__SUPPLIED DATA__

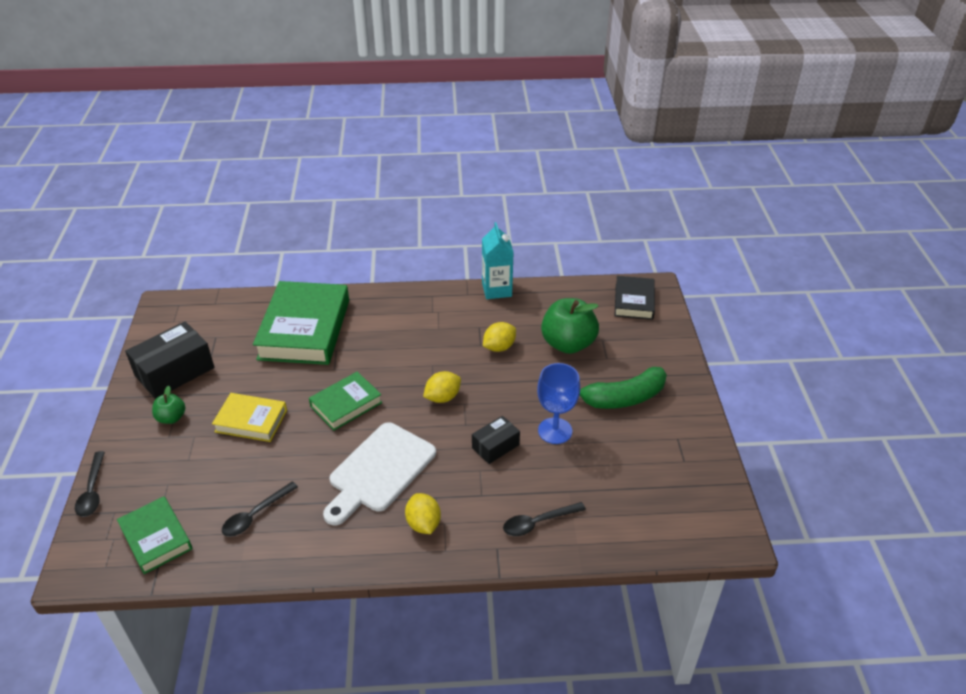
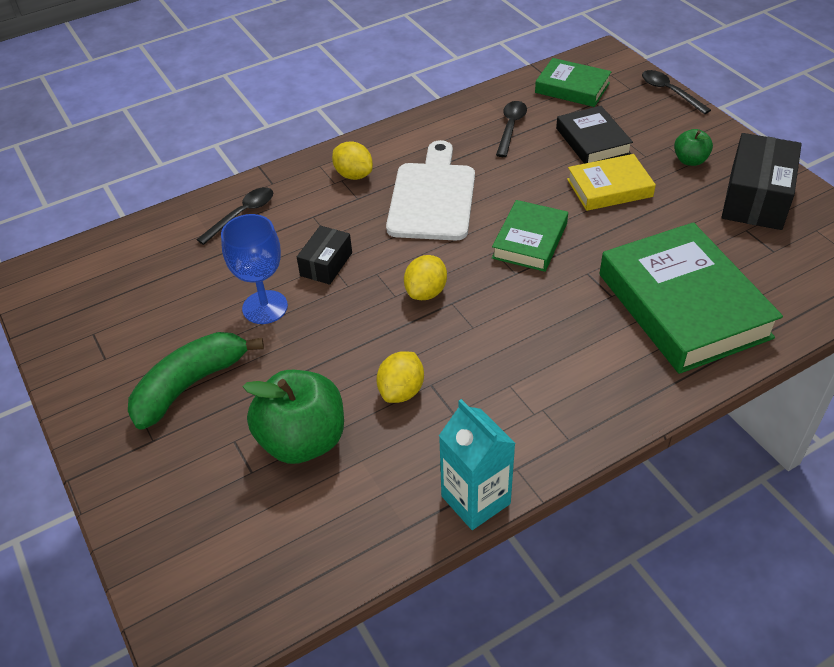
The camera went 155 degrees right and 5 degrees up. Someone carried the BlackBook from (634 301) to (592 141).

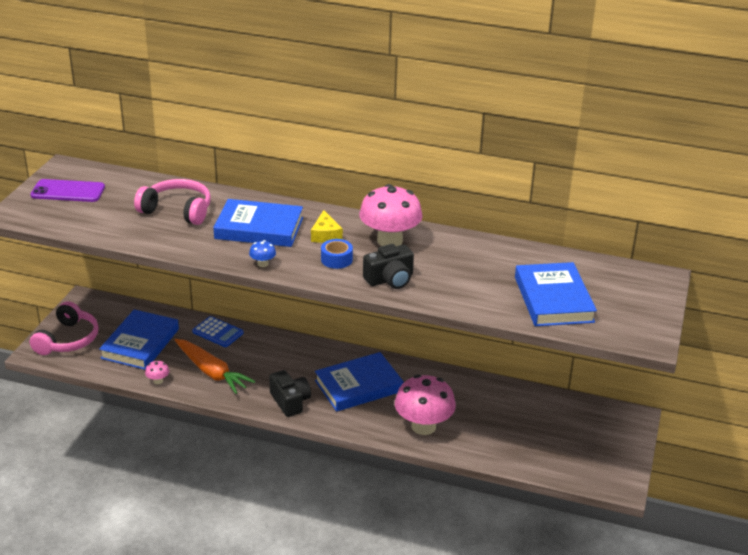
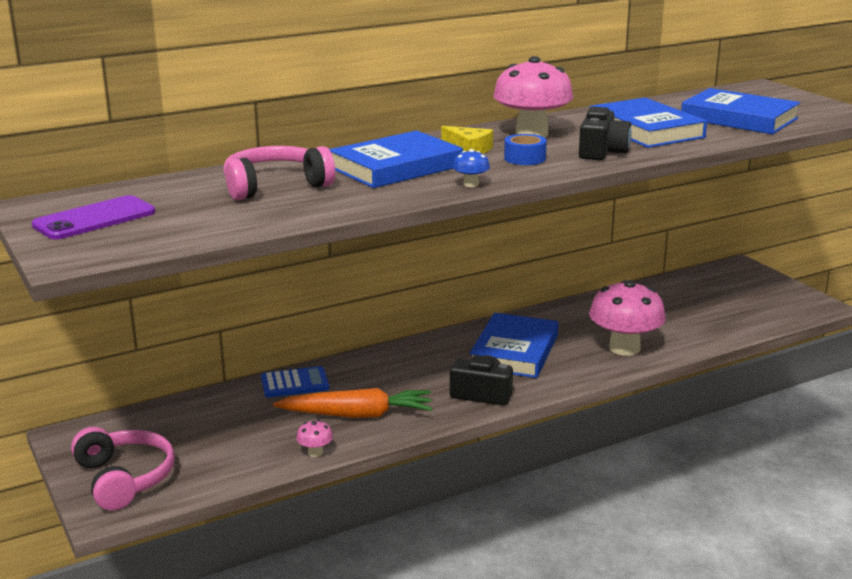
The camera went 45 degrees left and 10 degrees down. Someone carried the RoyalBlueBook from (140 343) to (646 130).

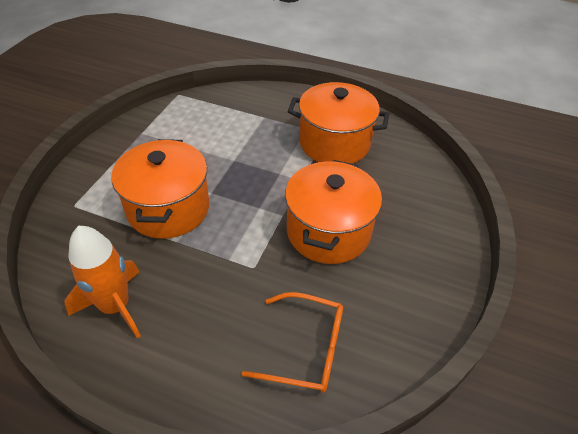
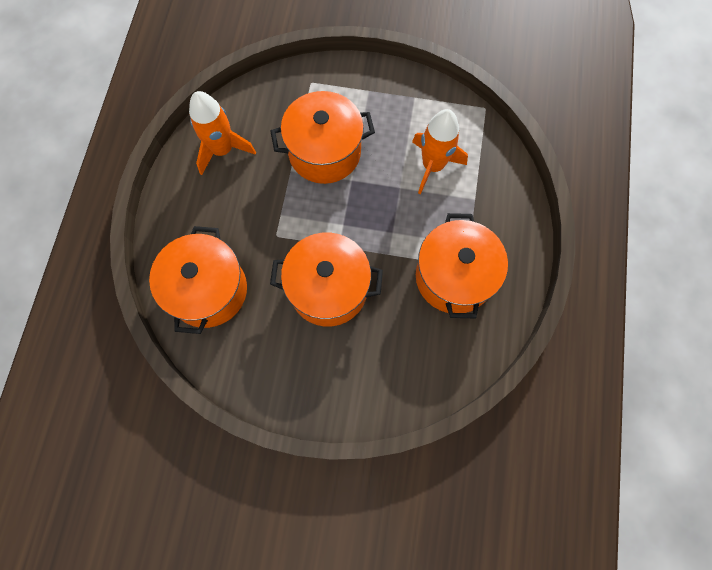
The camera went 80 degrees right and 25 degrees up. Someone swapped the BrightOrangeGlasses at (306 349) for the BrightOrangePot at (208 290). Someone put down the BrightOrangeSpaceship at (433 166).

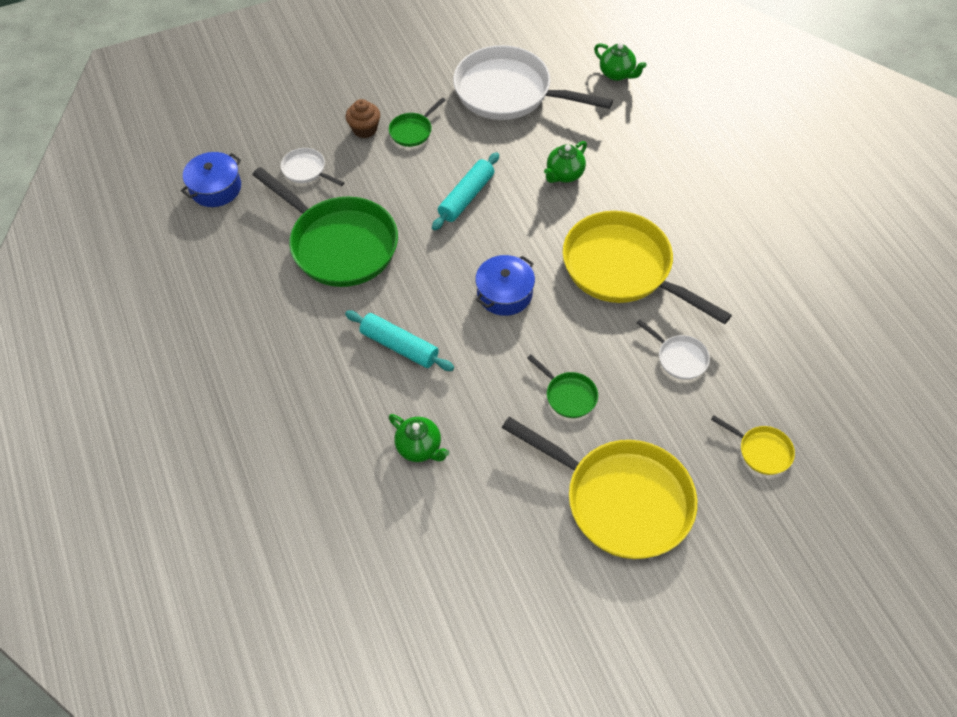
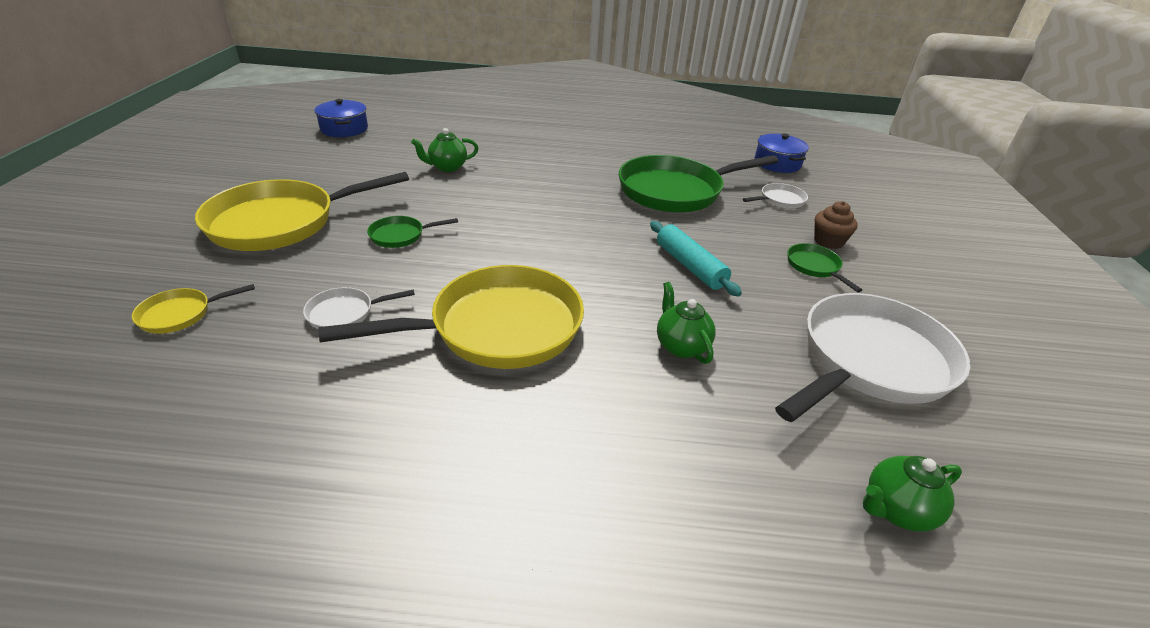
The camera went 115 degrees right and 20 degrees down. Someone carried the RoyalBluePot from (504 293) to (344 129). Someone took away the TurquoisePastryRoller at (399 346).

__WORK INSTRUCTIONS__
Leave the pictures out, and copy exactly each line from the one containing "The camera went 80" through the final line of the data.

__FINISHED EXERCISE__
The camera went 80 degrees right and 25 degrees up. Someone swapped the BrightOrangeGlasses at (306 349) for the BrightOrangePot at (208 290). Someone put down the BrightOrangeSpaceship at (433 166).

The camera went 115 degrees right and 20 degrees down. Someone carried the RoyalBluePot from (504 293) to (344 129). Someone took away the TurquoisePastryRoller at (399 346).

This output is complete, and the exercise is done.